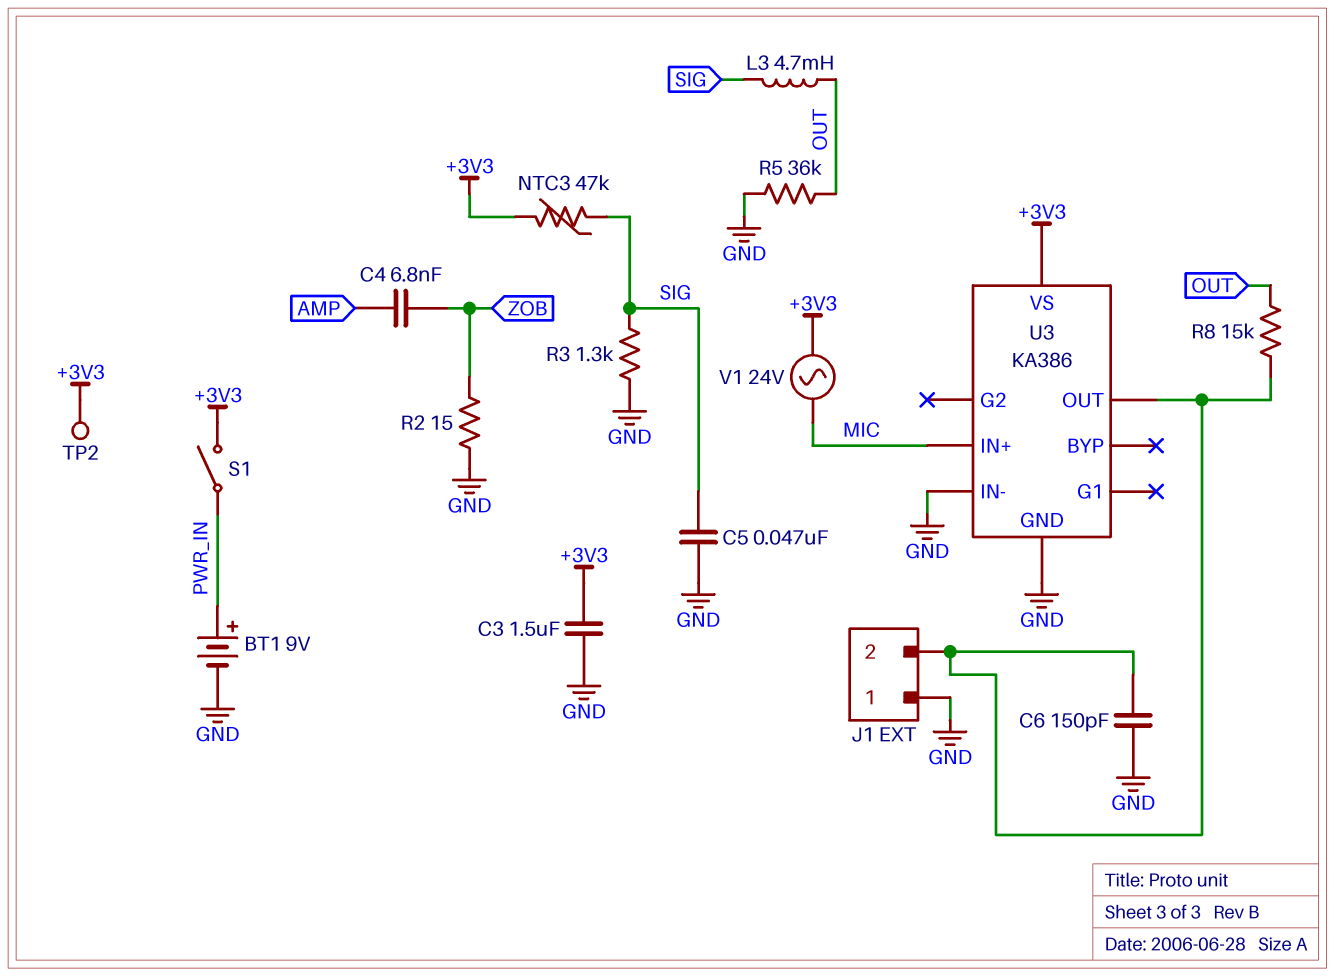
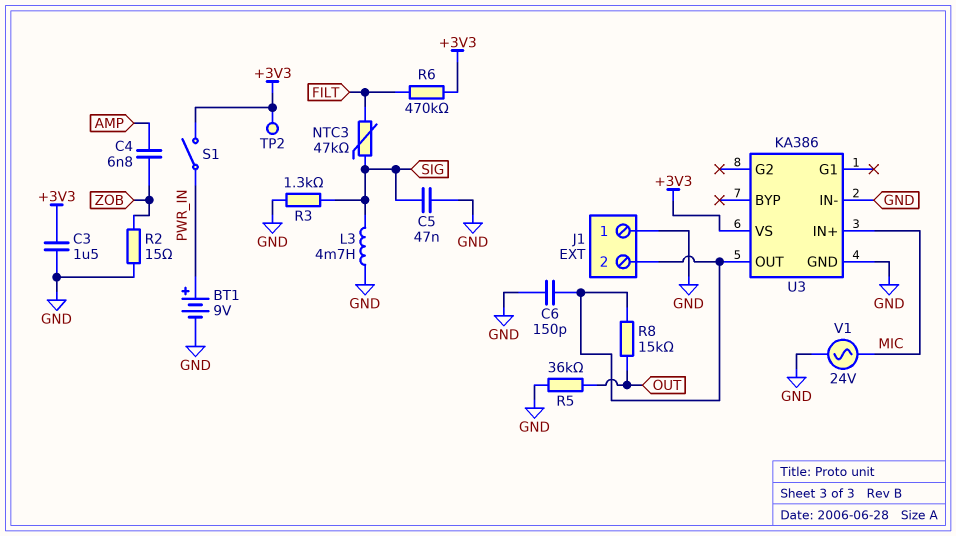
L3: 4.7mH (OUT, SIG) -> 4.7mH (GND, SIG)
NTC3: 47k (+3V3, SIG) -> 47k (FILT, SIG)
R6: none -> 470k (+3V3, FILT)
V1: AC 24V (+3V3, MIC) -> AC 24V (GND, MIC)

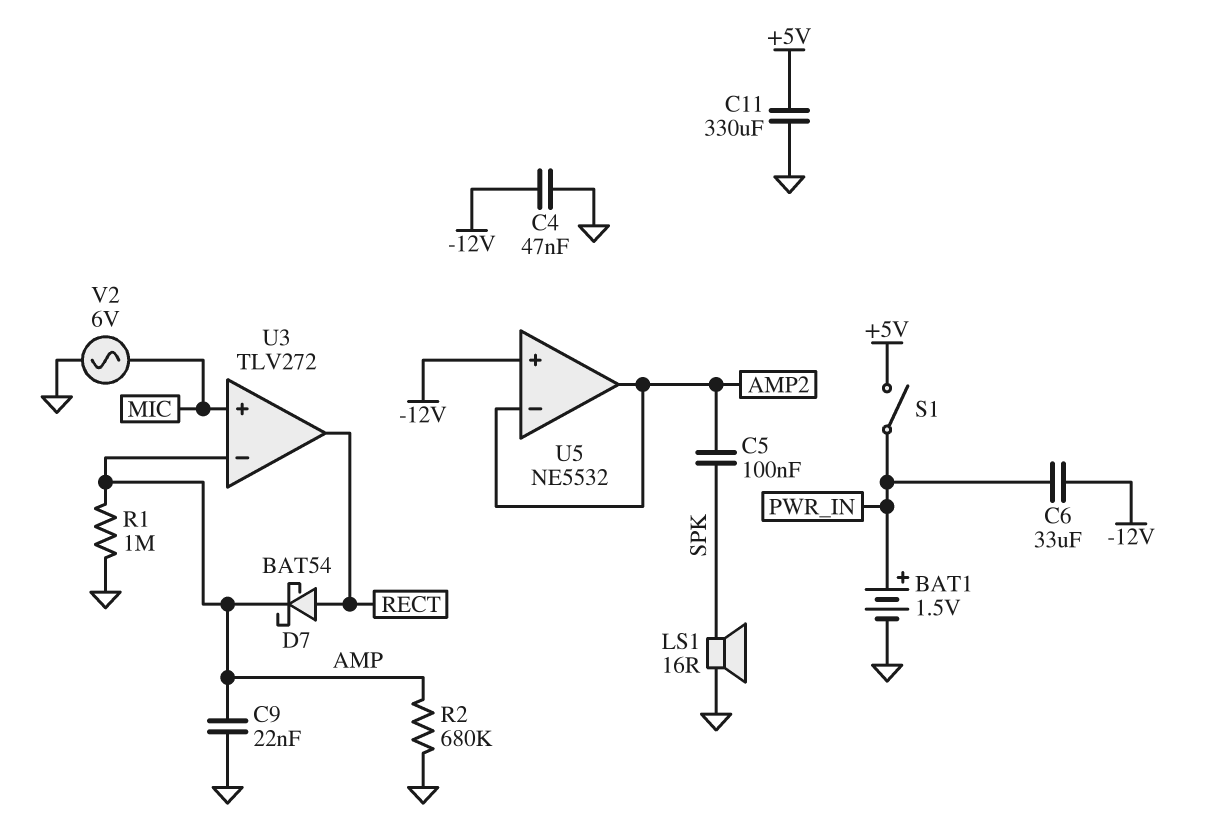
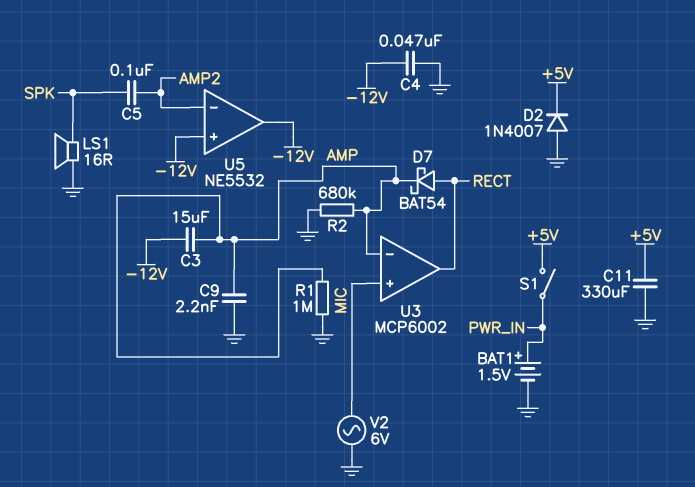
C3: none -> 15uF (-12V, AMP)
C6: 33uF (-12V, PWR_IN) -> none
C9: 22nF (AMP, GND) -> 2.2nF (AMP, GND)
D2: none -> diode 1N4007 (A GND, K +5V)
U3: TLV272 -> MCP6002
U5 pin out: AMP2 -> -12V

— TASK BRIEF —
Return exactly the lines from the one containing "V1: AC 24V (+3V3, MIC) -> AC 24V (GND, MIC)" through the end of the records, leaving out every picture.

— TASK ANSWER —
V1: AC 24V (+3V3, MIC) -> AC 24V (GND, MIC)

C3: none -> 15uF (-12V, AMP)
C6: 33uF (-12V, PWR_IN) -> none
C9: 22nF (AMP, GND) -> 2.2nF (AMP, GND)
D2: none -> diode 1N4007 (A GND, K +5V)
U3: TLV272 -> MCP6002
U5 pin out: AMP2 -> -12V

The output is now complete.